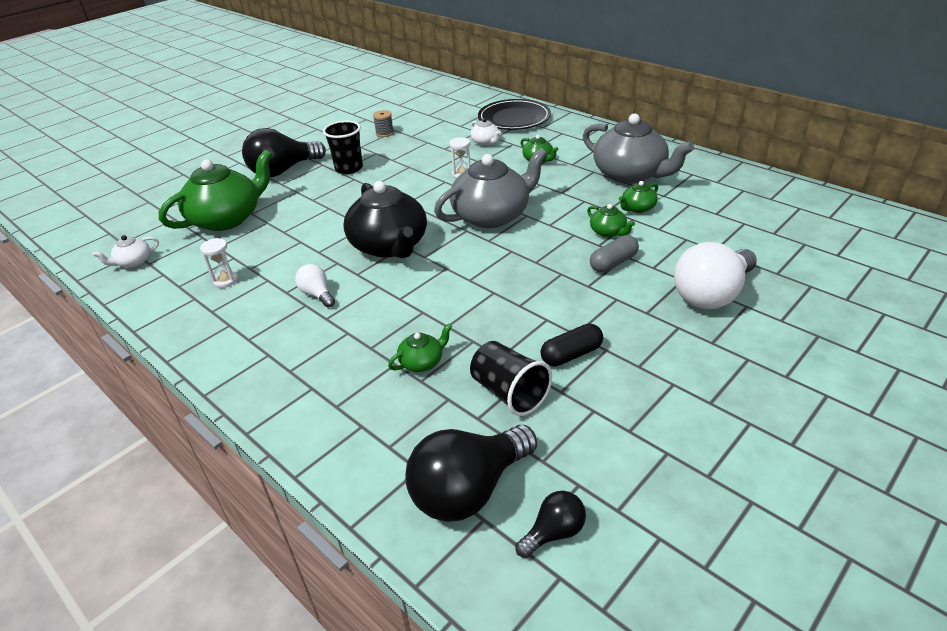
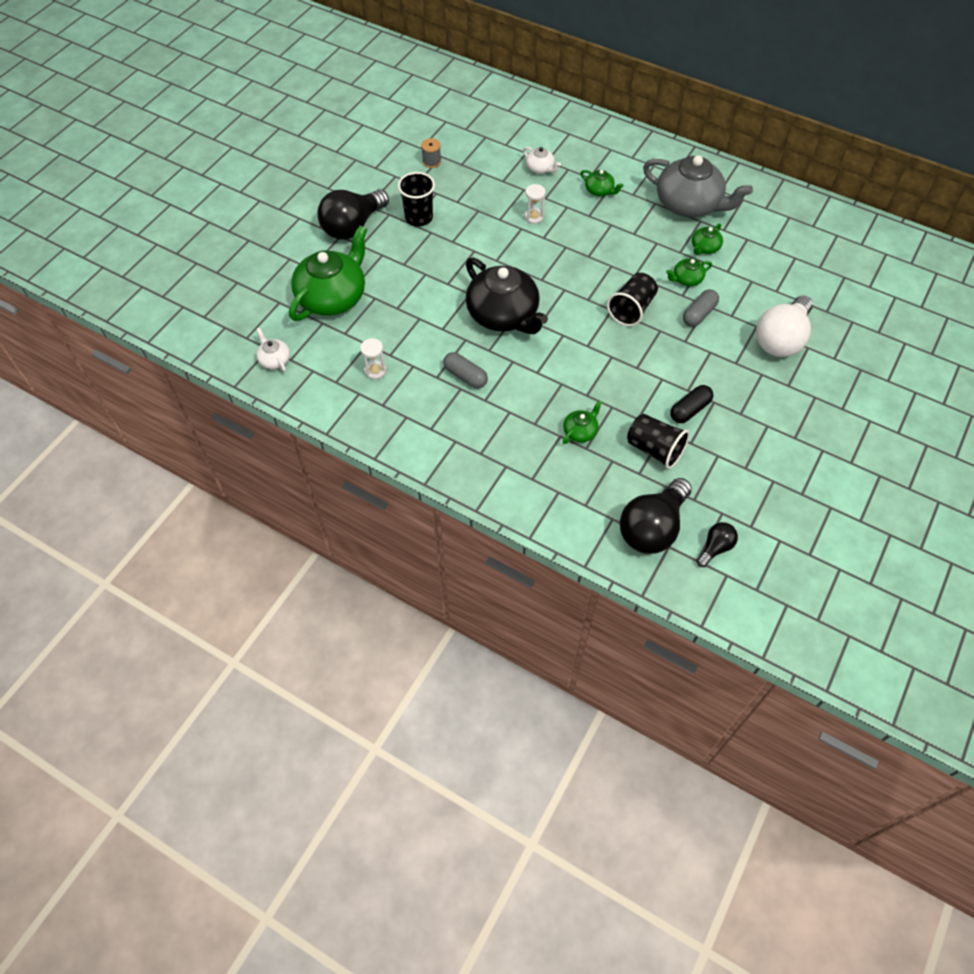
camera: 15 degrees left, 20 degrees up
(133, 262) = (274, 359): white teapot -> white teapot turned 105 degrees clockwise
(317, 294) = (465, 376): white light bulb -> grey capsule
(492, 215) = (581, 269): grey teapot -> none
(514, 118) = (557, 130): black plate -> none
(534, 252) = (631, 309): none -> black cup
(608, 232) = (686, 279): green teapot -> green teapot turned 120 degrees clockwise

┄┄┄┄┄┄┄┄┄┄

» Assigned task
Report only how many lines in the entries contain "white".

» Exercise answer
2